Supplied entries:

--- START ---

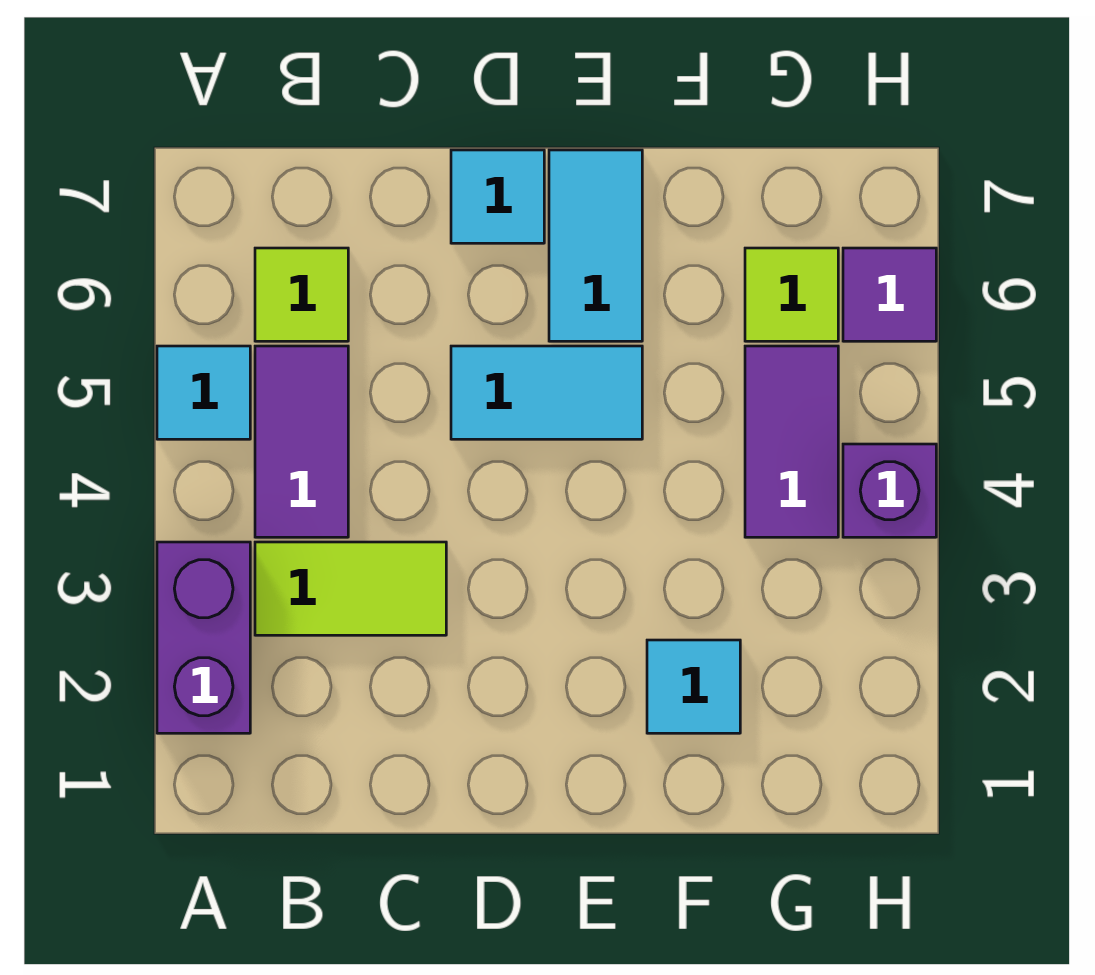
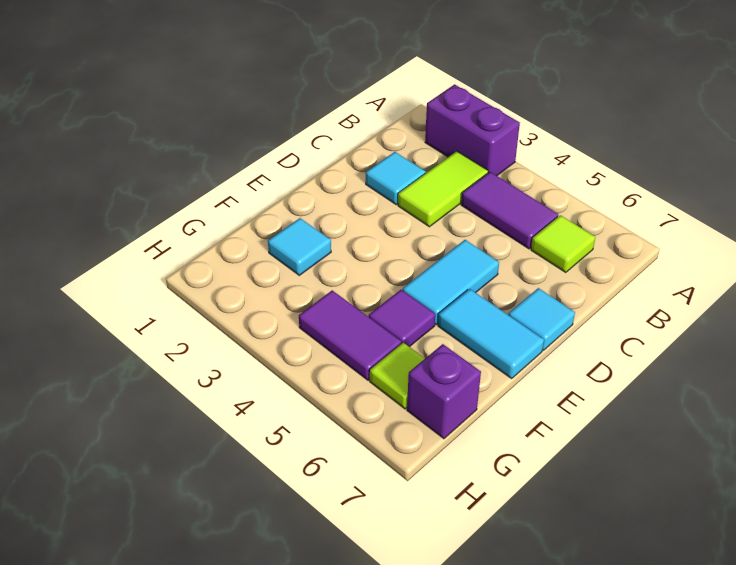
cyan tile A5 level 1 -> cyan tile C2 level 1
purple brick H4 level 1 -> purple brick G7 level 1
purple tile H6 level 1 -> purple tile F5 level 1

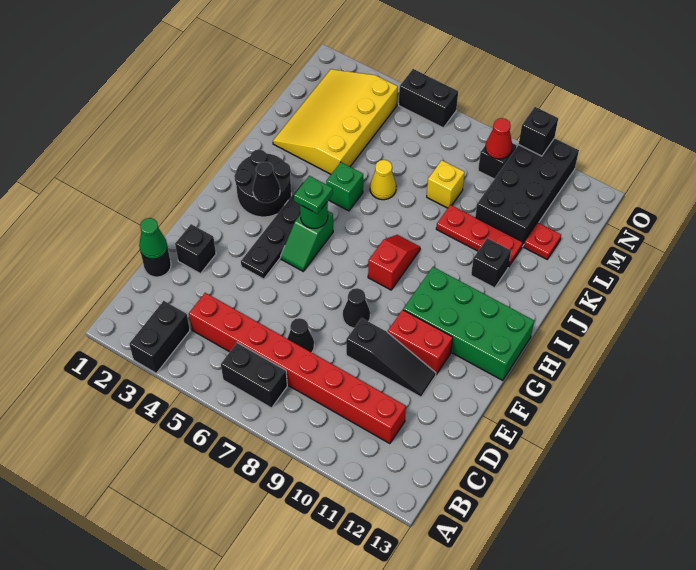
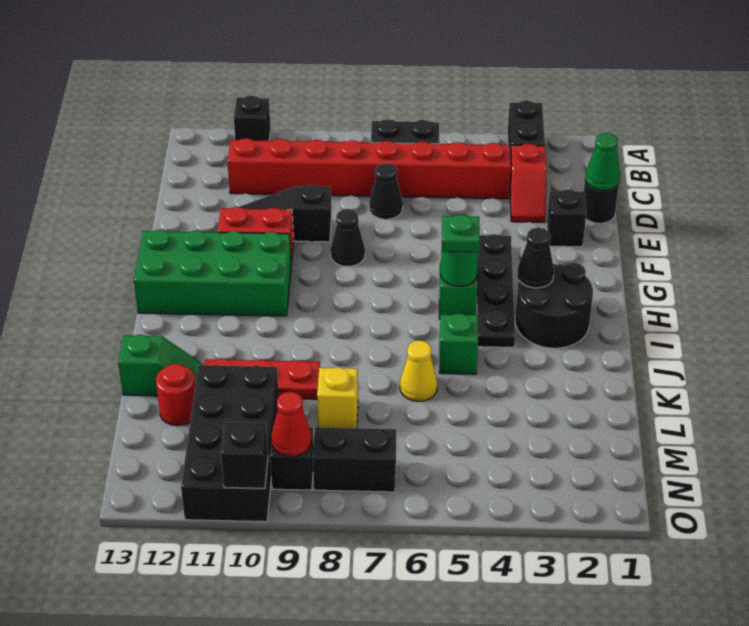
red slope H8:I8 level 1 top H -> red slope C3:D3 level 1 top C
black brick J11 level 1 -> black brick A11 level 1
yellow slope K2:N4 level 1 top 4 -> none
none -> green slope K12:K13 level 1 top 13
red plate L12 level 1 -> red round brick L12 level 1
black brick O5:O6 level 1 -> black brick N7:N8 level 1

--- END ---

Wherever a line in the material contains "purple", count it; the answer is the number alone.

2